THE TASK: Beneath this task is a listing; tally its lines that contain "scissors" and give only the total.

DATA TO EXAMINE:

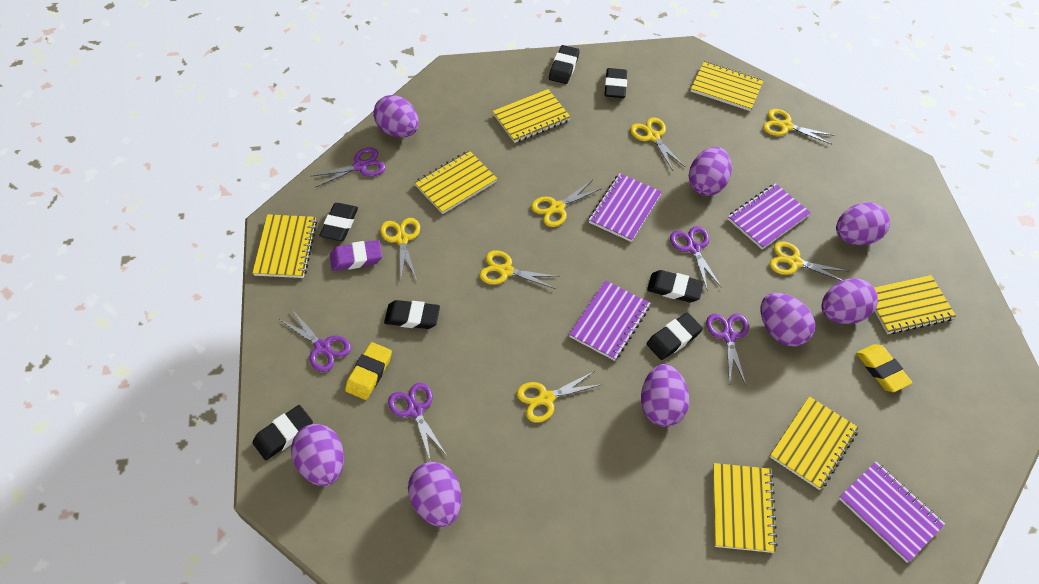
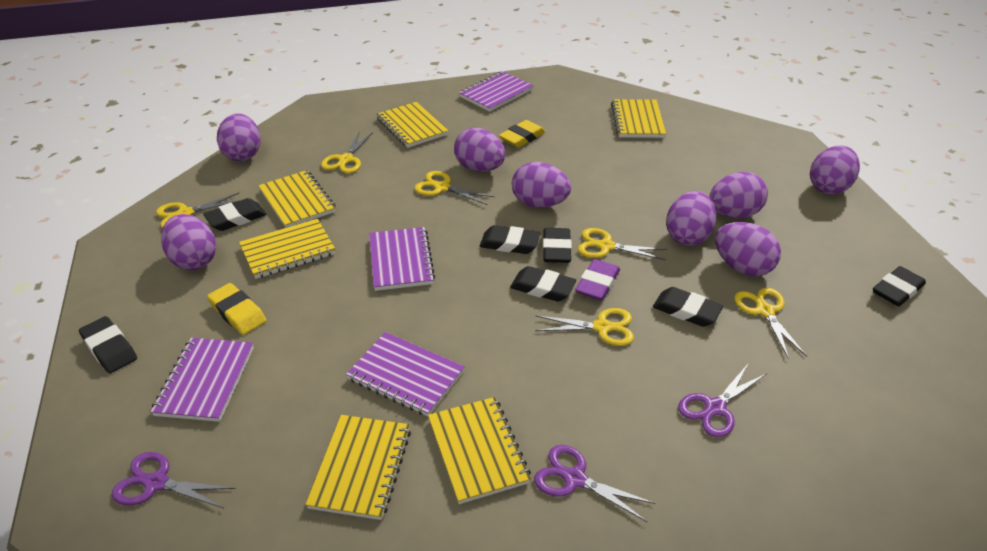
purple scissors: 5 -> 3
yellow notebook: 7 -> 6
yellow scissors: 7 -> 6

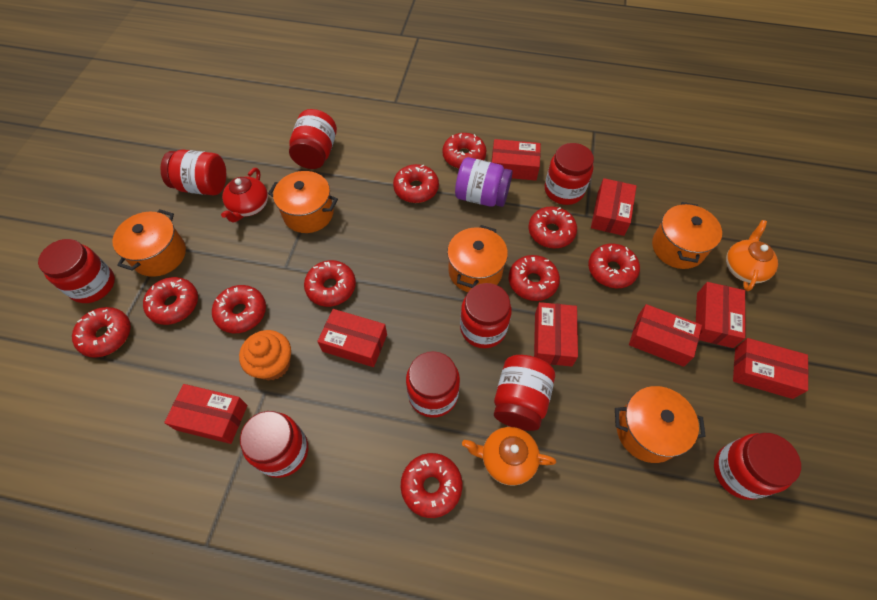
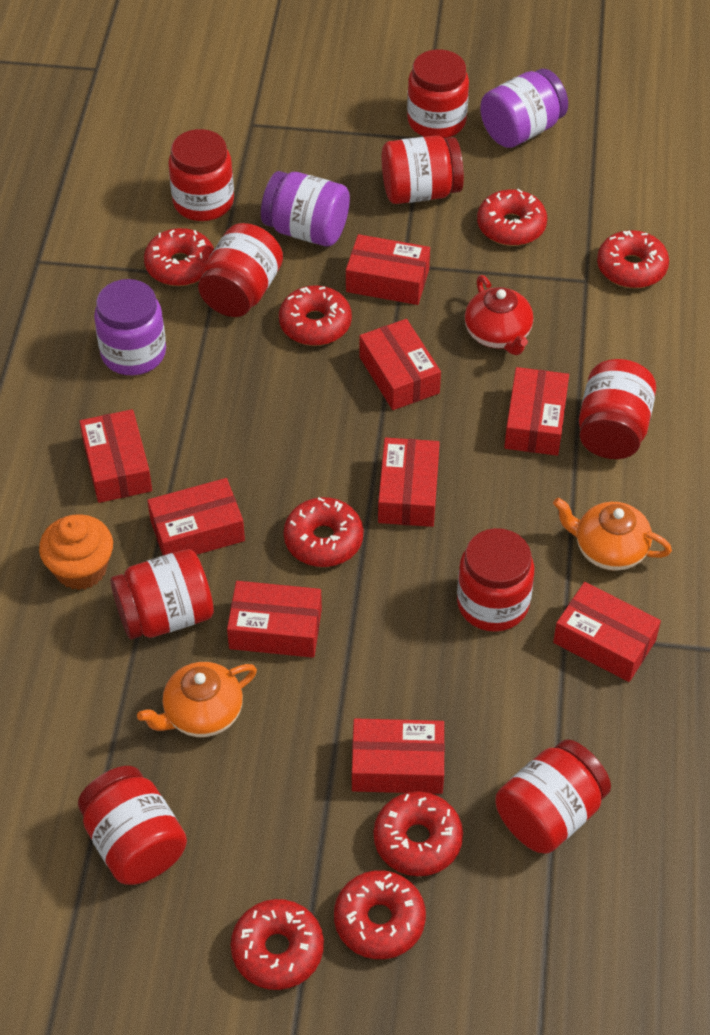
orange pot: 5 -> 0
purple jar: 1 -> 3
red box: 8 -> 9
red donut: 10 -> 8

TASK RESULT: 2